§ **Record excerpts**
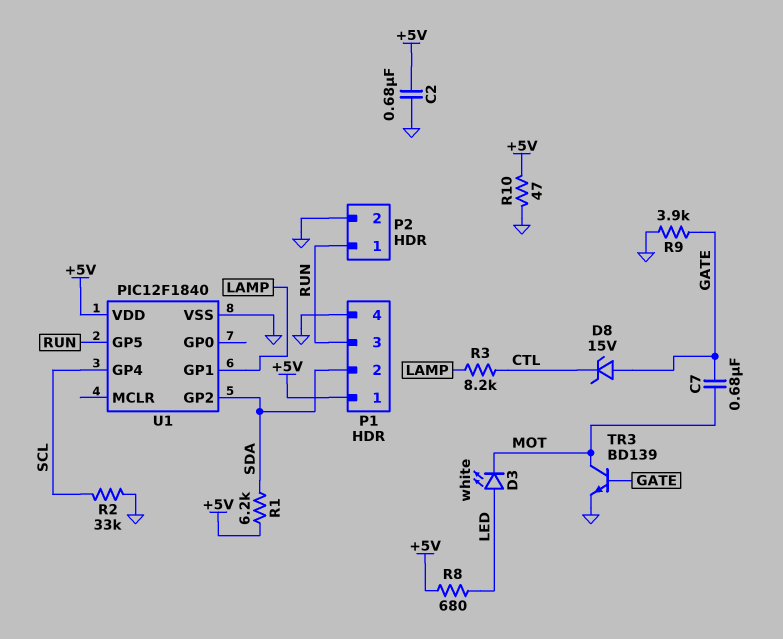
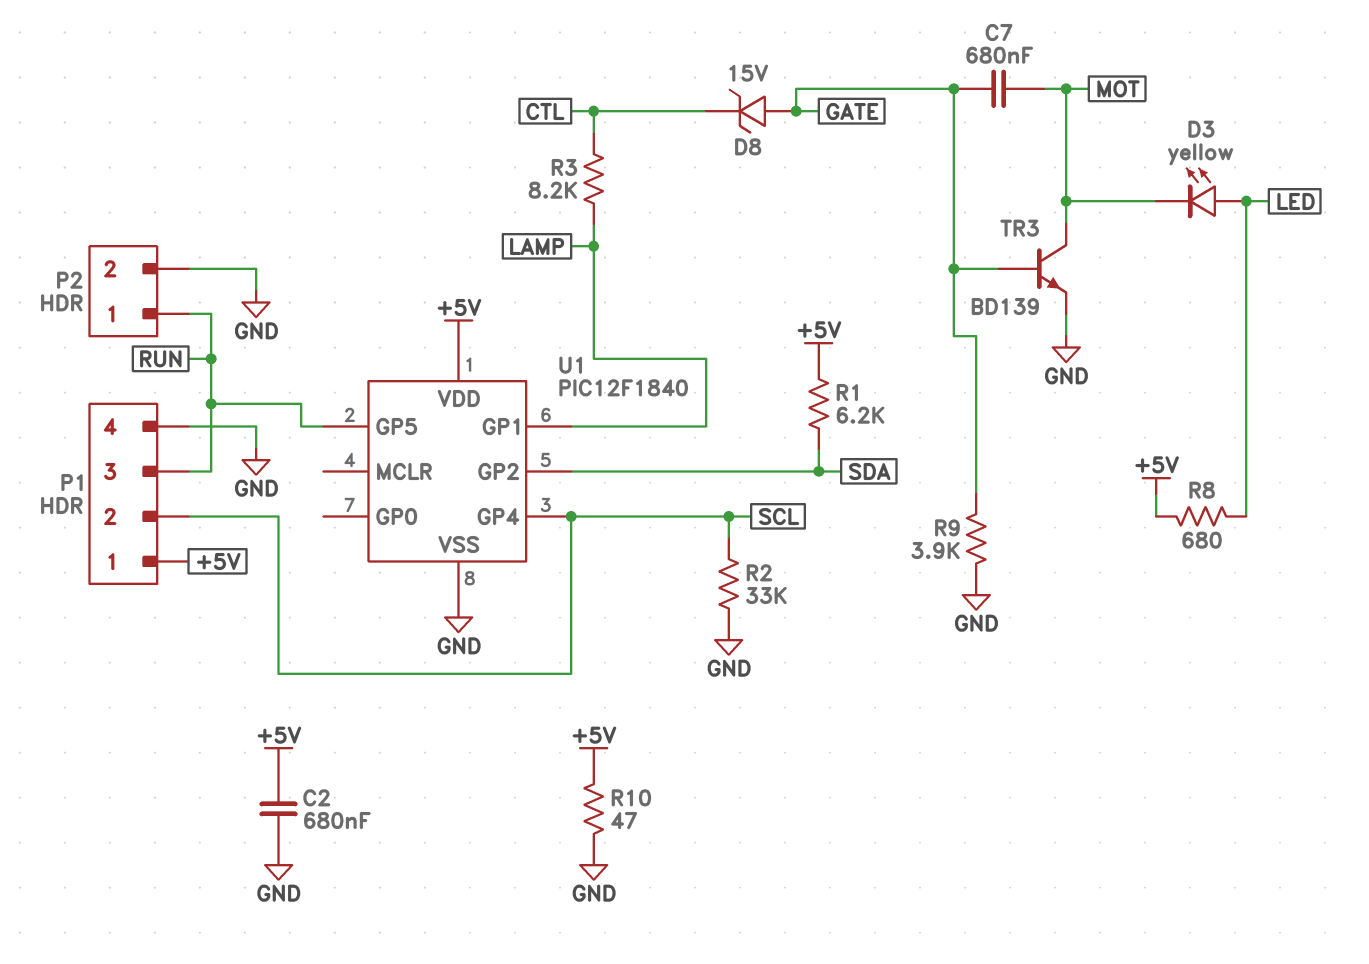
D3: LED white (A LED, K MOT) -> LED yellow (A LED, K MOT)
P1 pin 2: SDA -> SCL

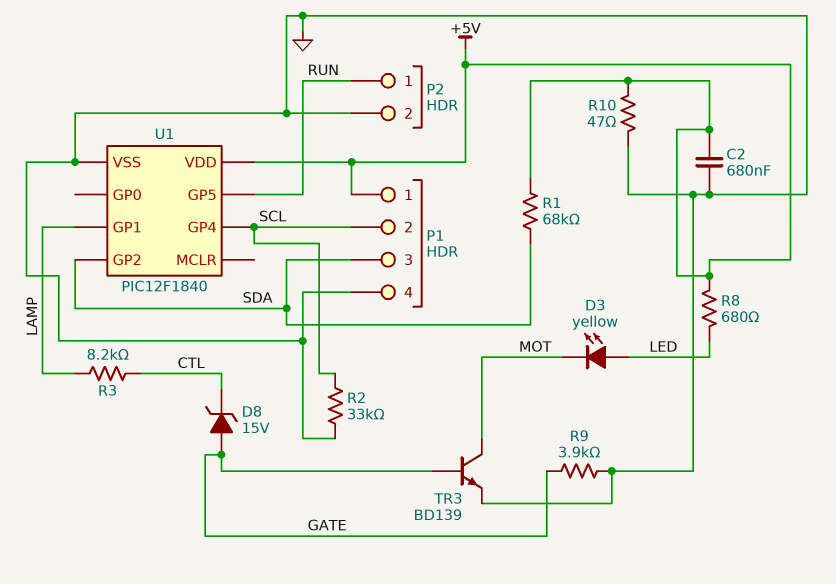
C7: 680nF (GATE, MOT) -> none
P1 pin 3: RUN -> SDA
R1: 6.2k (+5V, SDA) -> 68k (+5V, SDA)

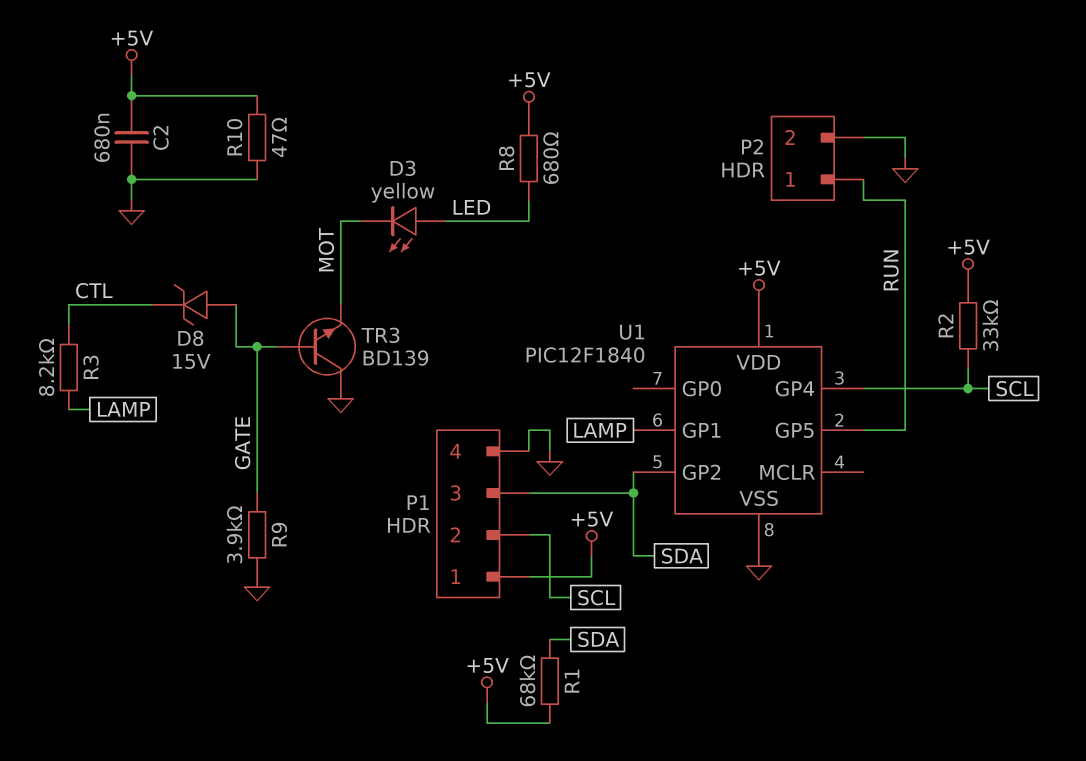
R2: 33k (GND, SCL) -> 33k (+5V, SCL)
TR3: NPN BD139 (B GATE, C MOT, E GND) -> NPN BD139 (B GATE, C GND, E MOT)

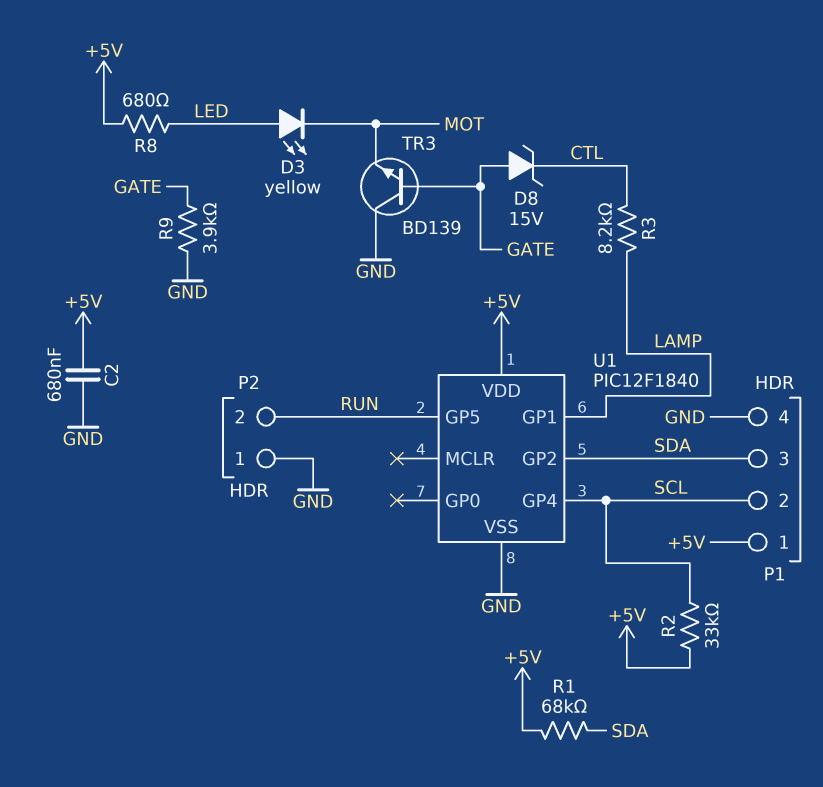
P2 pin 1: RUN -> GND
P2 pin 2: GND -> RUN
R10: 47 (+5V, GND) -> none

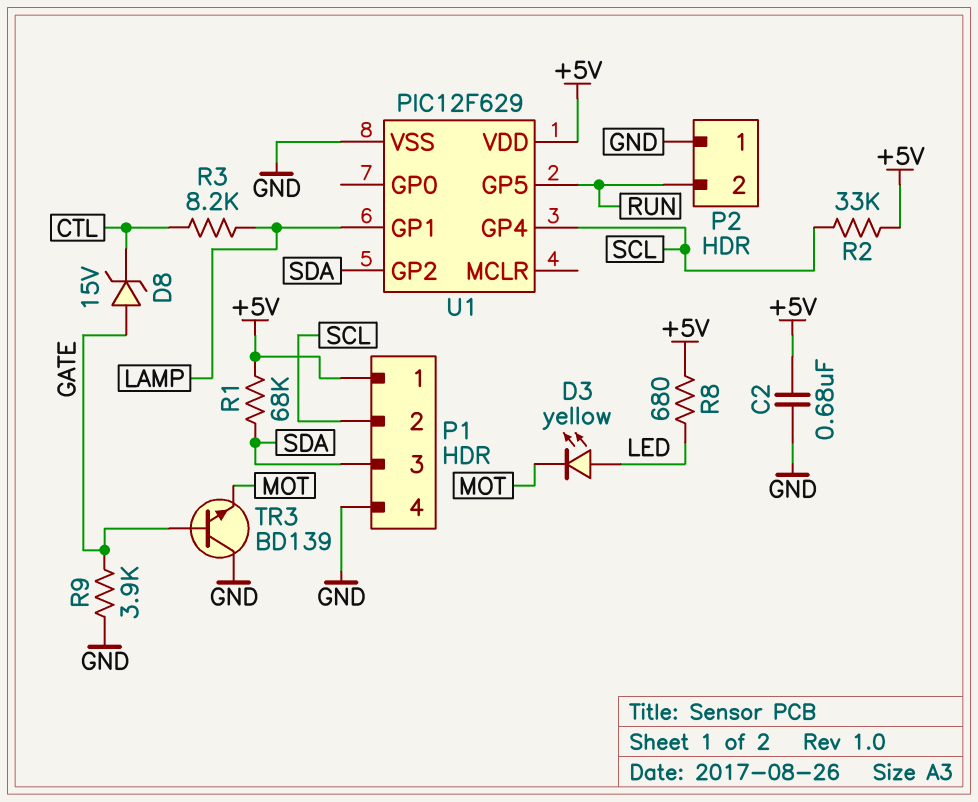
U1: PIC12F1840 -> PIC12F629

§ **Exercise objective**
The entries need to be restated exactly, and their pictures left out.

§ **Reply**
D3: LED white (A LED, K MOT) -> LED yellow (A LED, K MOT)
P1 pin 2: SDA -> SCL

C7: 680nF (GATE, MOT) -> none
P1 pin 3: RUN -> SDA
R1: 6.2k (+5V, SDA) -> 68k (+5V, SDA)

R2: 33k (GND, SCL) -> 33k (+5V, SCL)
TR3: NPN BD139 (B GATE, C MOT, E GND) -> NPN BD139 (B GATE, C GND, E MOT)

P2 pin 1: RUN -> GND
P2 pin 2: GND -> RUN
R10: 47 (+5V, GND) -> none

U1: PIC12F1840 -> PIC12F629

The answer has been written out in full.